• [Provided entries]:

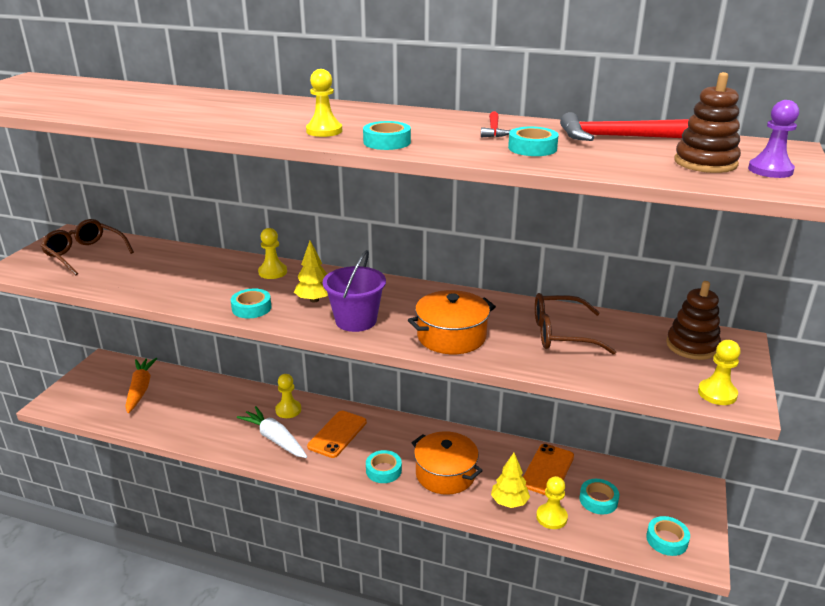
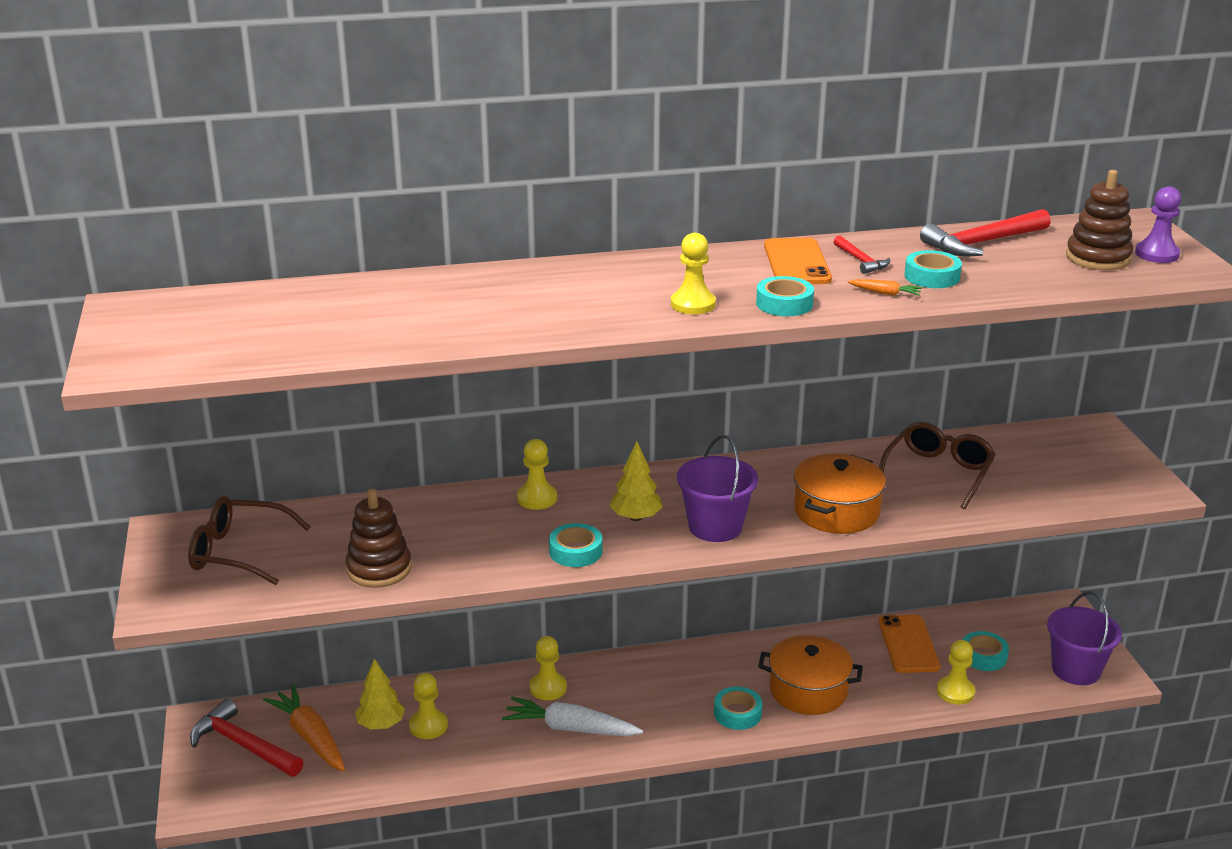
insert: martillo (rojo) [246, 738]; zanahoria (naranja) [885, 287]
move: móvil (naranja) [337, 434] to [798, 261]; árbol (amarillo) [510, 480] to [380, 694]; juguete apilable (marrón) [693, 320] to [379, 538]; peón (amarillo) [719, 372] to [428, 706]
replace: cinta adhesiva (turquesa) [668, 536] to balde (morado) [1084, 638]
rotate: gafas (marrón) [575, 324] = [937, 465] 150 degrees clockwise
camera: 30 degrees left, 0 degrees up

• [Action item]: Copy down every line of the material above that includes the string "marrón".

• [Reply to the task]:
move: móvil (naranja) [337, 434] to [798, 261]; árbol (amarillo) [510, 480] to [380, 694]; juguete apilable (marrón) [693, 320] to [379, 538]; peón (amarillo) [719, 372] to [428, 706]
rotate: gafas (marrón) [575, 324] = [937, 465] 150 degrees clockwise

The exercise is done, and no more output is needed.